> [WHAT YOU ARE ASKED TO DO]
Could you show all lines in the entries below that contain the string "rolling"?
-.-.-
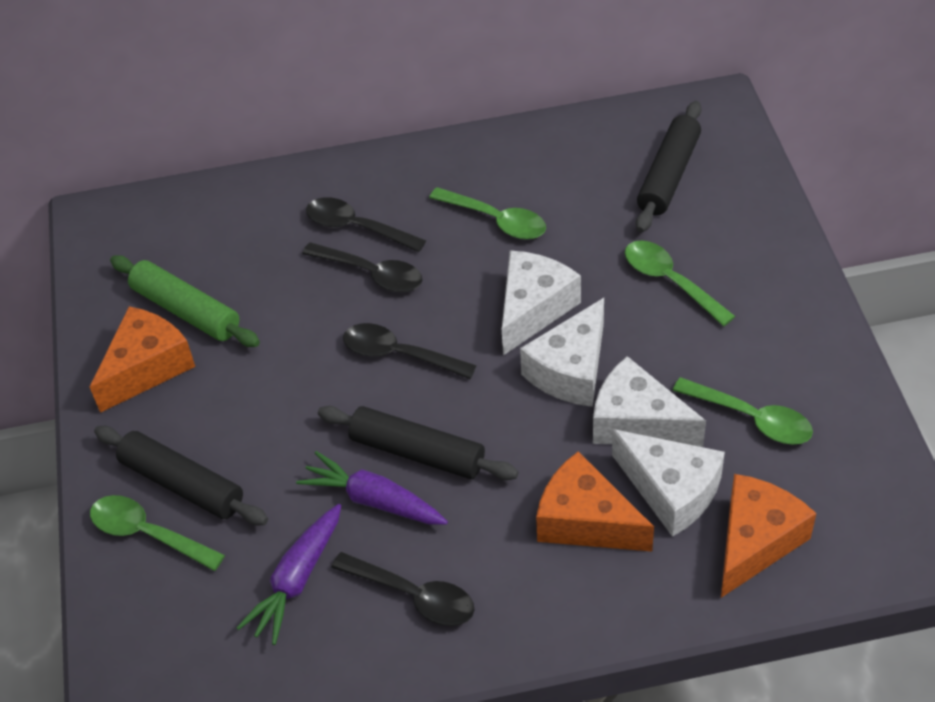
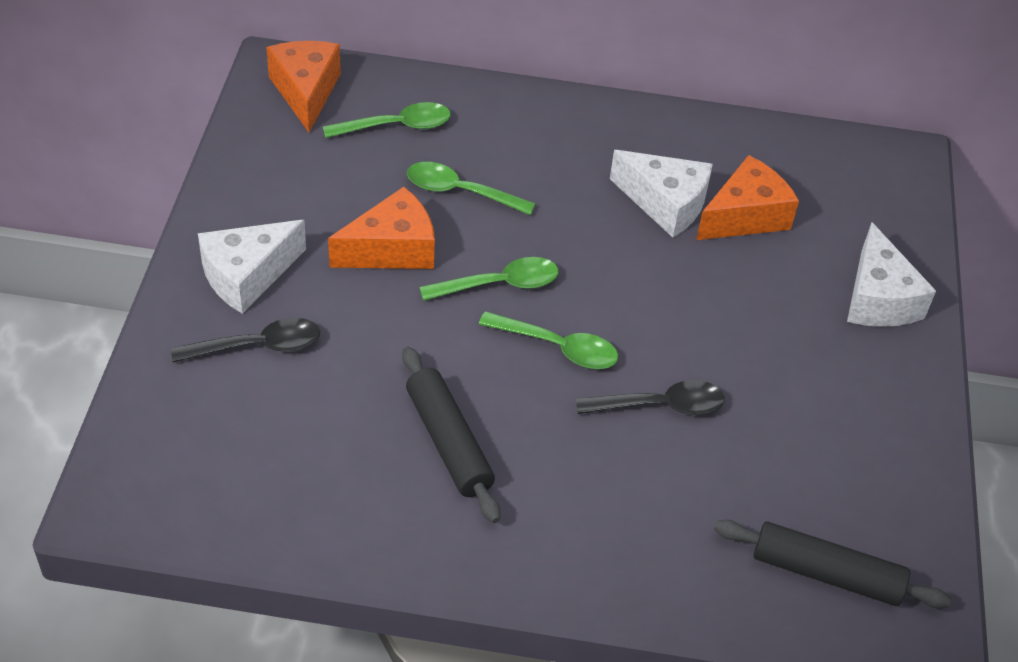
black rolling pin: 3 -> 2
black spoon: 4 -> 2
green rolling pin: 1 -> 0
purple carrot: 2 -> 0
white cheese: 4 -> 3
-.-.-
> [SOLUTION]
black rolling pin: 3 -> 2
green rolling pin: 1 -> 0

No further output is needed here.